#### Task goal:
Word for word, retype the first line of the records and every following line through the one containing "C107: 1uF (plus".

Start of Recorded data

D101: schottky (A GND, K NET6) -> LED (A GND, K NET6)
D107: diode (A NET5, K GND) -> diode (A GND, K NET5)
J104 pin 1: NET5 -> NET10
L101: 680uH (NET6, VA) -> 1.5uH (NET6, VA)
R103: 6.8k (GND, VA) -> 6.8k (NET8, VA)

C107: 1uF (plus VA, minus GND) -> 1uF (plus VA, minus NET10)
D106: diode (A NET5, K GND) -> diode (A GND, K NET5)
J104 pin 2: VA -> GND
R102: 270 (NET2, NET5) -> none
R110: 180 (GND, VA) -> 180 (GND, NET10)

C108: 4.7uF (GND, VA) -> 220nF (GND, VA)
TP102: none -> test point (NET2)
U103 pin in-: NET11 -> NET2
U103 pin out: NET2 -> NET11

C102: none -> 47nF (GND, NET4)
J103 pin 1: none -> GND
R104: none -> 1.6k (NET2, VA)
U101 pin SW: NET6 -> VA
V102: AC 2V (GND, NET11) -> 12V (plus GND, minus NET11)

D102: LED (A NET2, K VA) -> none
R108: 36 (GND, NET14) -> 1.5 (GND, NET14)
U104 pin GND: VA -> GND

End of Recorded data

#### Written answer:
D101: schottky (A GND, K NET6) -> LED (A GND, K NET6)
D107: diode (A NET5, K GND) -> diode (A GND, K NET5)
J104 pin 1: NET5 -> NET10
L101: 680uH (NET6, VA) -> 1.5uH (NET6, VA)
R103: 6.8k (GND, VA) -> 6.8k (NET8, VA)

C107: 1uF (plus VA, minus GND) -> 1uF (plus VA, minus NET10)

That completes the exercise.